**Given records:**
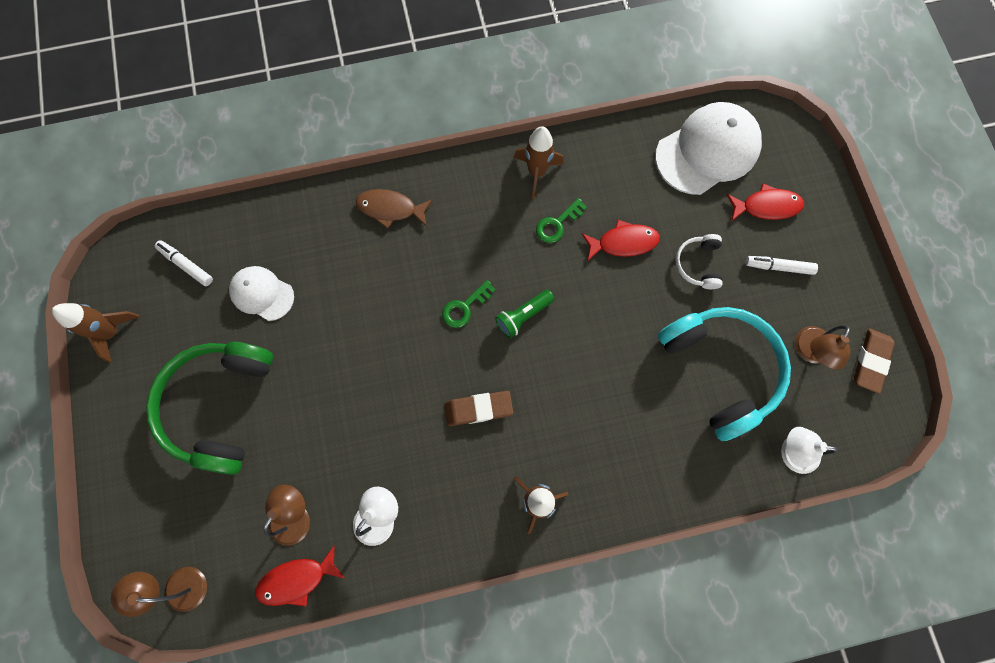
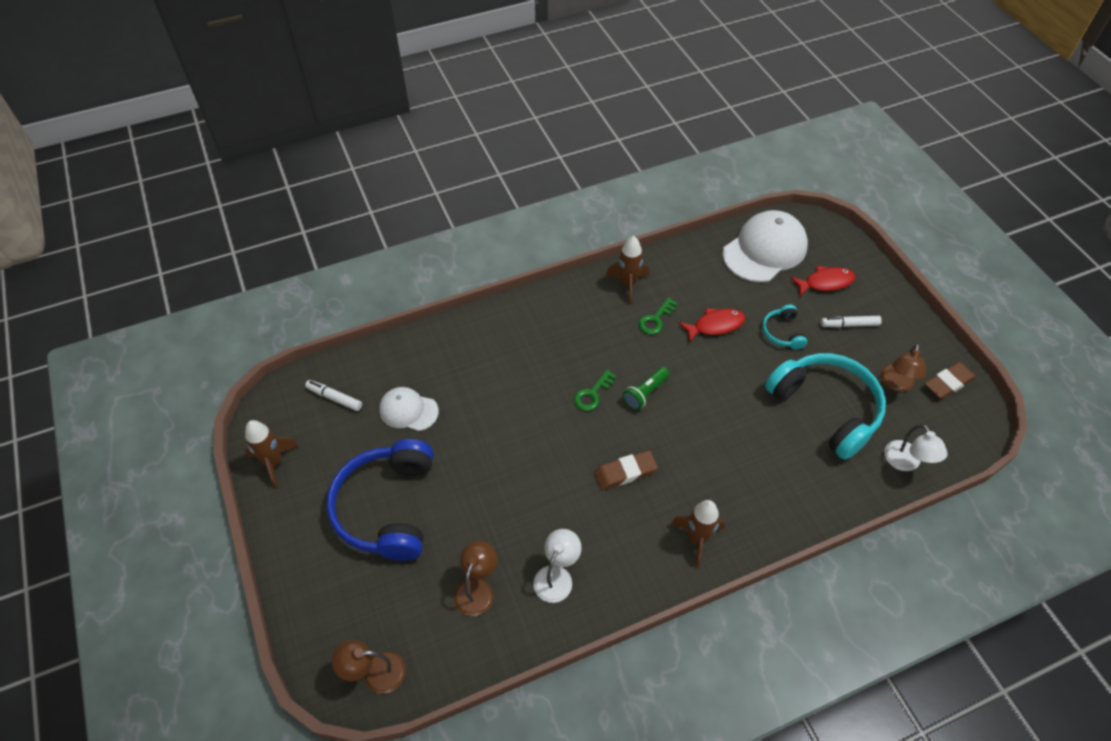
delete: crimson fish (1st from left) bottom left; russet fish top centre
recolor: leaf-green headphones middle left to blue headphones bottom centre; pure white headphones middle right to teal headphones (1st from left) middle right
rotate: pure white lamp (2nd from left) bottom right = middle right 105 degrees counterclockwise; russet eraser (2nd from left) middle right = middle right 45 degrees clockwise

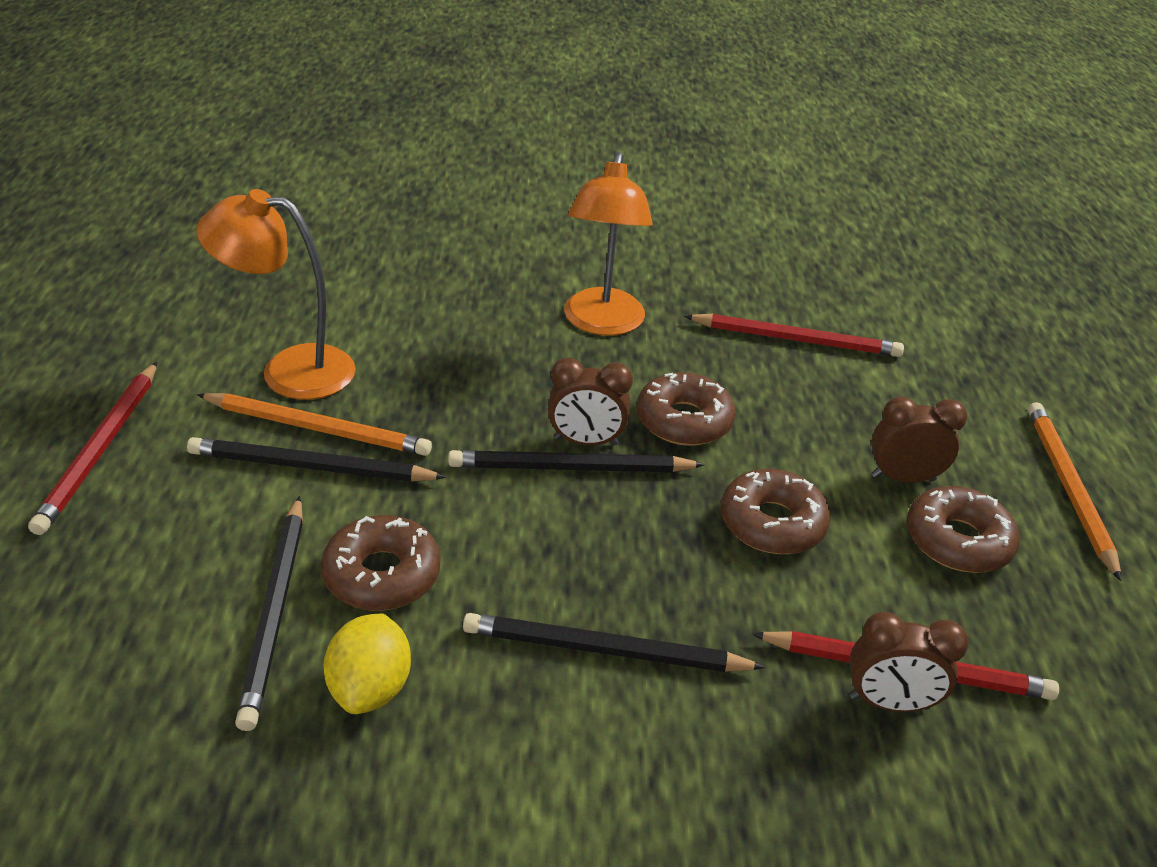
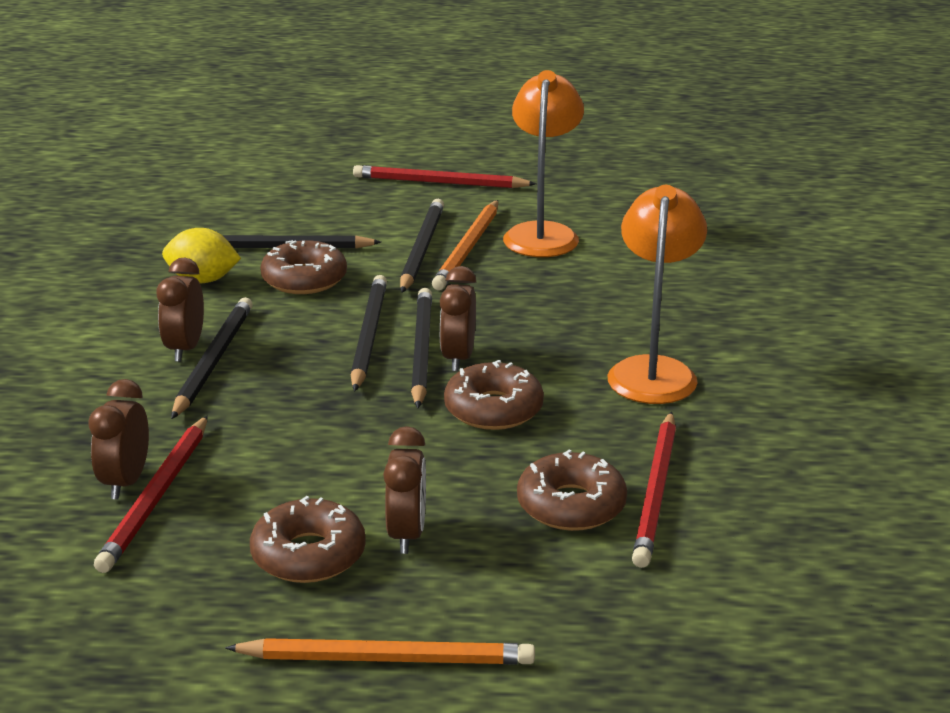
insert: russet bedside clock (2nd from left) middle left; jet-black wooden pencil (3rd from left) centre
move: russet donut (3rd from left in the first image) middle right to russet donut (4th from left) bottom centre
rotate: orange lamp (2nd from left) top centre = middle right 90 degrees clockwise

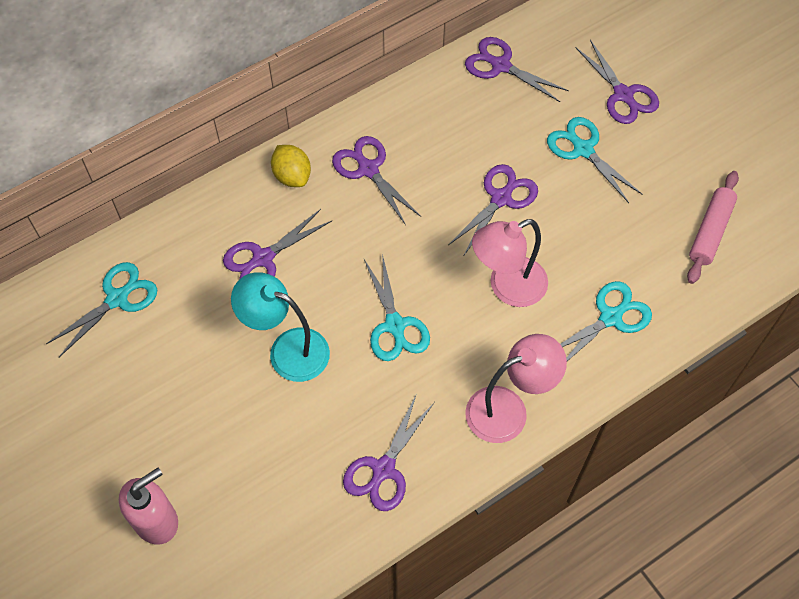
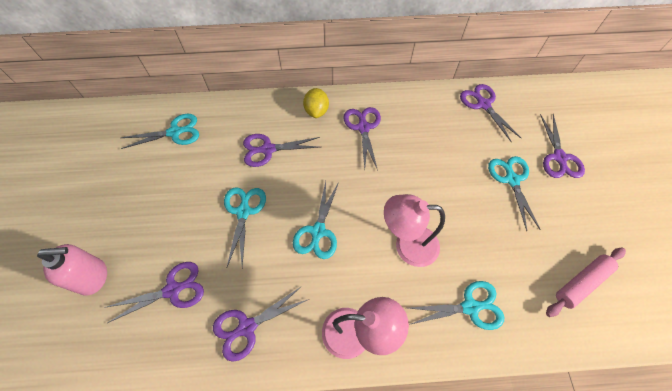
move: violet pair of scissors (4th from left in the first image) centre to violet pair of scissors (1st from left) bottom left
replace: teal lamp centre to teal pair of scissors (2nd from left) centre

**Task brief:** Make a word-for-word repeat of the material, skipping all pictures.

**Response area:**
delete: crimson fish (1st from left) bottom left; russet fish top centre
recolor: leaf-green headphones middle left to blue headphones bottom centre; pure white headphones middle right to teal headphones (1st from left) middle right
rotate: pure white lamp (2nd from left) bottom right = middle right 105 degrees counterclockwise; russet eraser (2nd from left) middle right = middle right 45 degrees clockwise

insert: russet bedside clock (2nd from left) middle left; jet-black wooden pencil (3rd from left) centre
move: russet donut (3rd from left in the first image) middle right to russet donut (4th from left) bottom centre
rotate: orange lamp (2nd from left) top centre = middle right 90 degrees clockwise

move: violet pair of scissors (4th from left in the first image) centre to violet pair of scissors (1st from left) bottom left
replace: teal lamp centre to teal pair of scissors (2nd from left) centre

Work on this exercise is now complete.